(Revision comparison data)
§ §

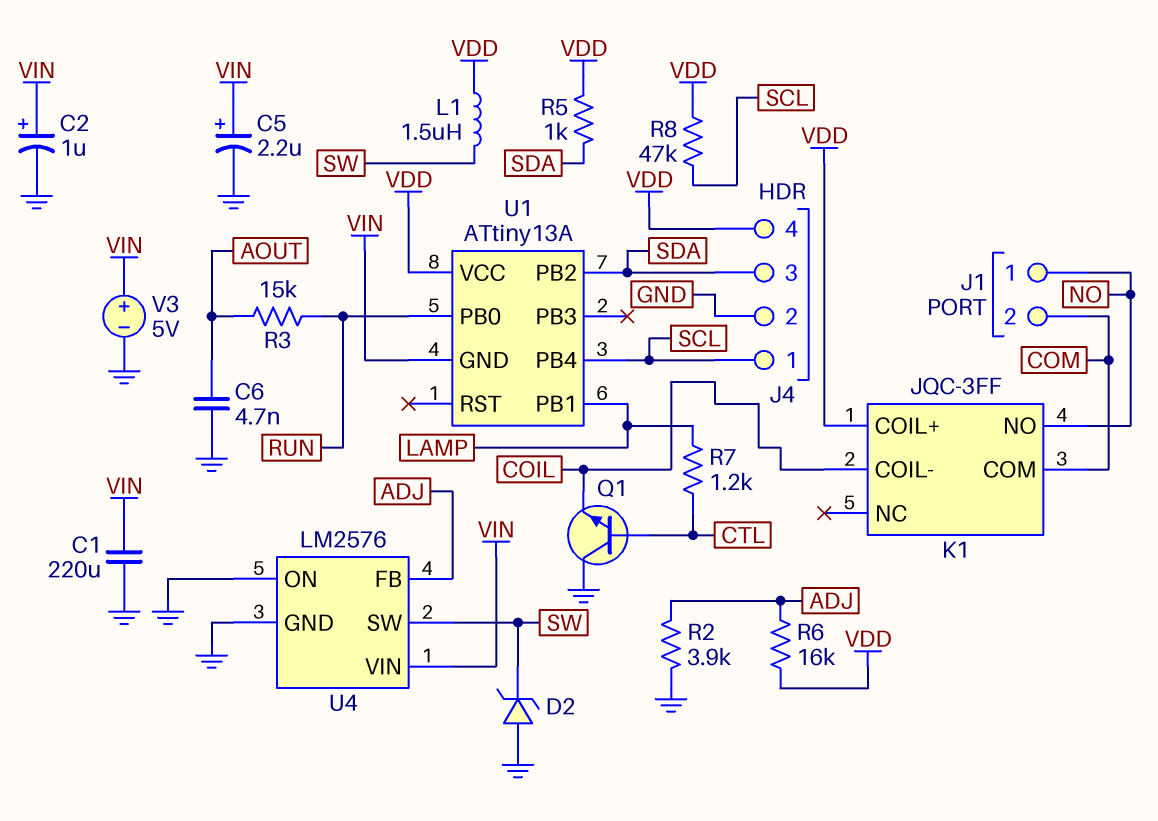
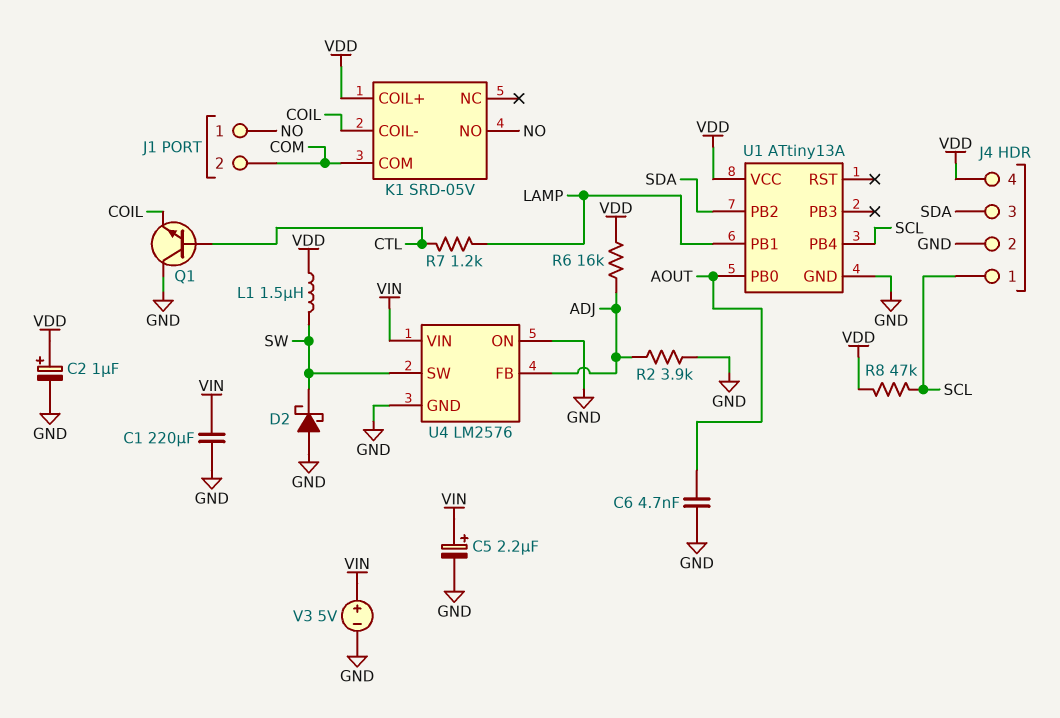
C2: 1uF (plus VIN, minus GND) -> 1uF (plus VDD, minus GND)
D2: zener (A GND, K SW) -> schottky (A GND, K SW)
K1: JQC-3FF -> SRD-05V
R3: 15k (AOUT, RUN) -> none
R5: 1k (SDA, VDD) -> none
U1 pin GND: VIN -> GND
U1 pin PB0: RUN -> AOUT

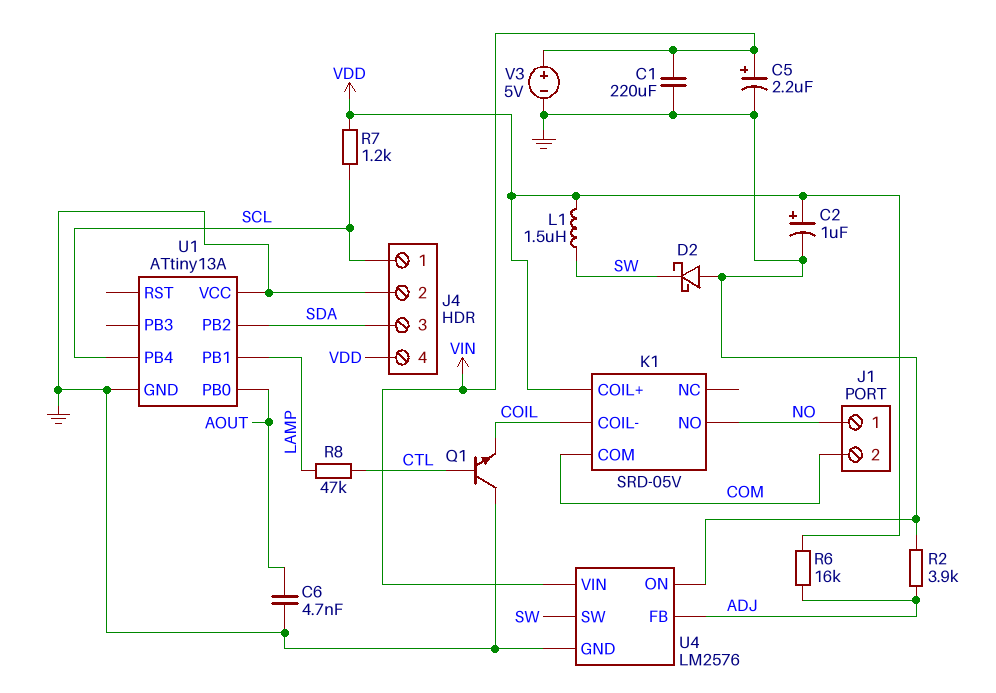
R7: 1.2k (CTL, LAMP) -> 1.2k (SCL, VDD)
R8: 47k (SCL, VDD) -> 47k (CTL, LAMP)
U1 pin VCC: VDD -> GND

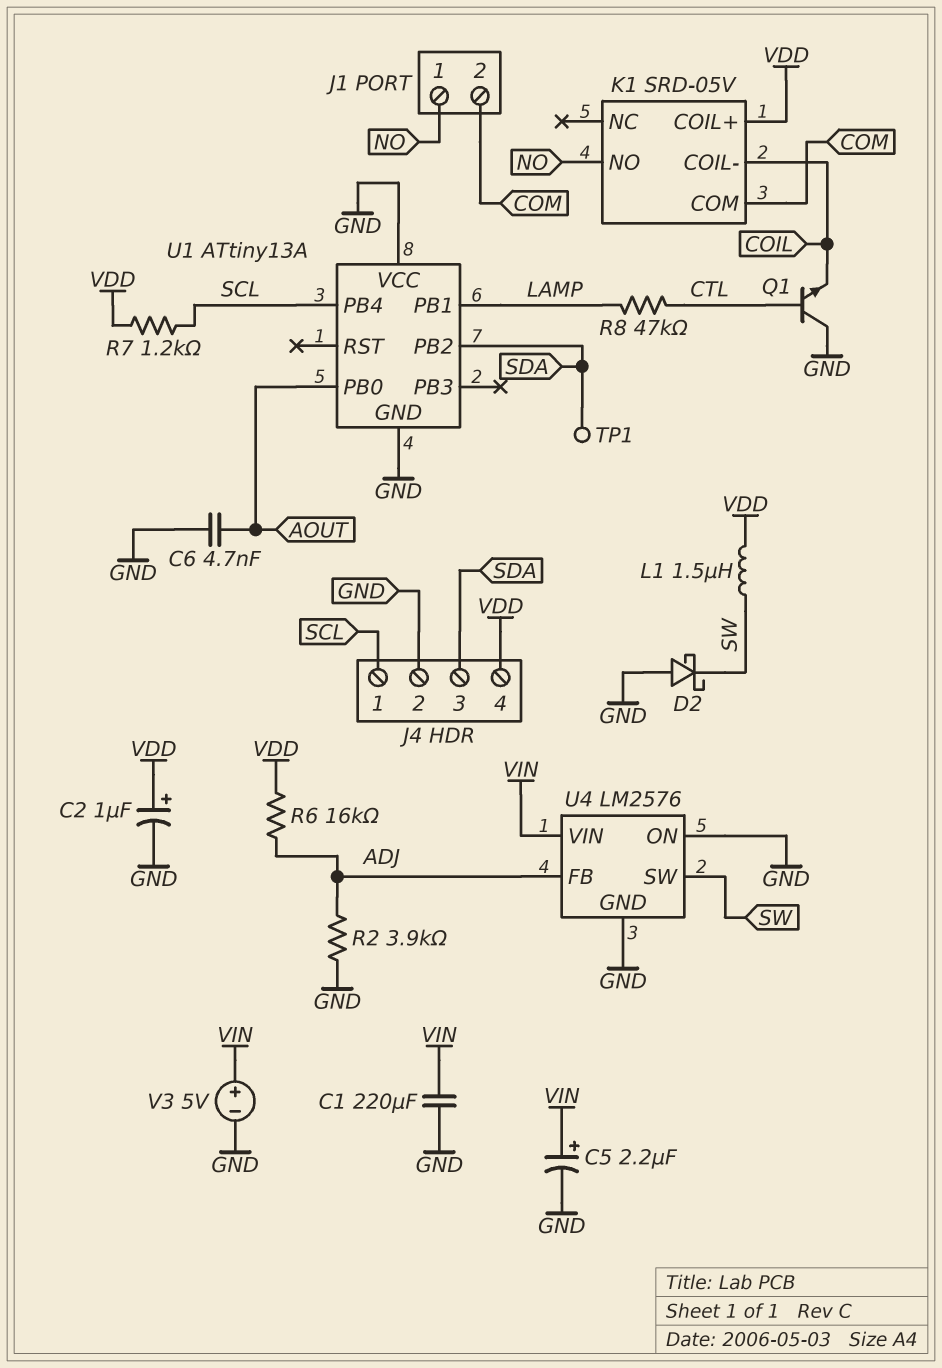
TP1: none -> test point (SDA)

§ §

(WORK ITEM): Reproduce every record verbatim, please. Omit the images.

(EXERCISE SOLUTION):
C2: 1uF (plus VIN, minus GND) -> 1uF (plus VDD, minus GND)
D2: zener (A GND, K SW) -> schottky (A GND, K SW)
K1: JQC-3FF -> SRD-05V
R3: 15k (AOUT, RUN) -> none
R5: 1k (SDA, VDD) -> none
U1 pin GND: VIN -> GND
U1 pin PB0: RUN -> AOUT

R7: 1.2k (CTL, LAMP) -> 1.2k (SCL, VDD)
R8: 47k (SCL, VDD) -> 47k (CTL, LAMP)
U1 pin VCC: VDD -> GND

TP1: none -> test point (SDA)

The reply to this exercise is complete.